Dataset records:
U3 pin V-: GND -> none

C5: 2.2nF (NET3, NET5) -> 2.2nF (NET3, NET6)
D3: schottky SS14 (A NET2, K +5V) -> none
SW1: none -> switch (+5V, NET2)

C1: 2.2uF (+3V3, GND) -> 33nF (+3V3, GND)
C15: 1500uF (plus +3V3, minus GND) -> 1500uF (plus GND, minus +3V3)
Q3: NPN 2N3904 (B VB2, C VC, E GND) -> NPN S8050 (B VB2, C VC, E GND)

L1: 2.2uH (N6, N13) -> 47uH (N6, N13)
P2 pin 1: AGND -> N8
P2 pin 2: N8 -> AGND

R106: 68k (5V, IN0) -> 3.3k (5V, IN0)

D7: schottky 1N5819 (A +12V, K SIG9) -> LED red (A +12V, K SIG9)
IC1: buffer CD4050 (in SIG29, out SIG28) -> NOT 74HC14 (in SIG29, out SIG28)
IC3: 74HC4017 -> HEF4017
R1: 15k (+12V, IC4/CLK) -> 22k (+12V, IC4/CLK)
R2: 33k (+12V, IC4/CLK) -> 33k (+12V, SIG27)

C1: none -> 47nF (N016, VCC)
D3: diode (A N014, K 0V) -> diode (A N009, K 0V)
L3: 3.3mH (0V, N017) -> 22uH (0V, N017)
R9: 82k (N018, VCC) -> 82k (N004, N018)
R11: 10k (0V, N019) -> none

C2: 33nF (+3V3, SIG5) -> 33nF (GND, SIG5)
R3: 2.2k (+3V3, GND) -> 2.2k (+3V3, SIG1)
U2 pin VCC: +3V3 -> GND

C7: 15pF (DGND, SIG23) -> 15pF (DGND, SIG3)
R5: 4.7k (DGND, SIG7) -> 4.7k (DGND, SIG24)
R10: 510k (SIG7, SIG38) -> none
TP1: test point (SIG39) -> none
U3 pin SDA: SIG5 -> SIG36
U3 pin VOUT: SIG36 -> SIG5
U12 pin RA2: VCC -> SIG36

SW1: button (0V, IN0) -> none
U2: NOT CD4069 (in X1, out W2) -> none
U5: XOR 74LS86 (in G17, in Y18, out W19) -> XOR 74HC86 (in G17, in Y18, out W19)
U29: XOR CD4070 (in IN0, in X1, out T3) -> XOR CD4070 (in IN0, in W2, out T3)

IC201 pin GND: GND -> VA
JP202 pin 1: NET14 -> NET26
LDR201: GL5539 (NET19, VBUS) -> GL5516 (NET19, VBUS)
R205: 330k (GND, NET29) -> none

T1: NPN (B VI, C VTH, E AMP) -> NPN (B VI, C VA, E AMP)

Exercise prompt: Write out every entry verbatim.

Task answer:
U3 pin V-: GND -> none

C5: 2.2nF (NET3, NET5) -> 2.2nF (NET3, NET6)
D3: schottky SS14 (A NET2, K +5V) -> none
SW1: none -> switch (+5V, NET2)

C1: 2.2uF (+3V3, GND) -> 33nF (+3V3, GND)
C15: 1500uF (plus +3V3, minus GND) -> 1500uF (plus GND, minus +3V3)
Q3: NPN 2N3904 (B VB2, C VC, E GND) -> NPN S8050 (B VB2, C VC, E GND)

L1: 2.2uH (N6, N13) -> 47uH (N6, N13)
P2 pin 1: AGND -> N8
P2 pin 2: N8 -> AGND

R106: 68k (5V, IN0) -> 3.3k (5V, IN0)

D7: schottky 1N5819 (A +12V, K SIG9) -> LED red (A +12V, K SIG9)
IC1: buffer CD4050 (in SIG29, out SIG28) -> NOT 74HC14 (in SIG29, out SIG28)
IC3: 74HC4017 -> HEF4017
R1: 15k (+12V, IC4/CLK) -> 22k (+12V, IC4/CLK)
R2: 33k (+12V, IC4/CLK) -> 33k (+12V, SIG27)

C1: none -> 47nF (N016, VCC)
D3: diode (A N014, K 0V) -> diode (A N009, K 0V)
L3: 3.3mH (0V, N017) -> 22uH (0V, N017)
R9: 82k (N018, VCC) -> 82k (N004, N018)
R11: 10k (0V, N019) -> none

C2: 33nF (+3V3, SIG5) -> 33nF (GND, SIG5)
R3: 2.2k (+3V3, GND) -> 2.2k (+3V3, SIG1)
U2 pin VCC: +3V3 -> GND

C7: 15pF (DGND, SIG23) -> 15pF (DGND, SIG3)
R5: 4.7k (DGND, SIG7) -> 4.7k (DGND, SIG24)
R10: 510k (SIG7, SIG38) -> none
TP1: test point (SIG39) -> none
U3 pin SDA: SIG5 -> SIG36
U3 pin VOUT: SIG36 -> SIG5
U12 pin RA2: VCC -> SIG36

SW1: button (0V, IN0) -> none
U2: NOT CD4069 (in X1, out W2) -> none
U5: XOR 74LS86 (in G17, in Y18, out W19) -> XOR 74HC86 (in G17, in Y18, out W19)
U29: XOR CD4070 (in IN0, in X1, out T3) -> XOR CD4070 (in IN0, in W2, out T3)

IC201 pin GND: GND -> VA
JP202 pin 1: NET14 -> NET26
LDR201: GL5539 (NET19, VBUS) -> GL5516 (NET19, VBUS)
R205: 330k (GND, NET29) -> none

T1: NPN (B VI, C VTH, E AMP) -> NPN (B VI, C VA, E AMP)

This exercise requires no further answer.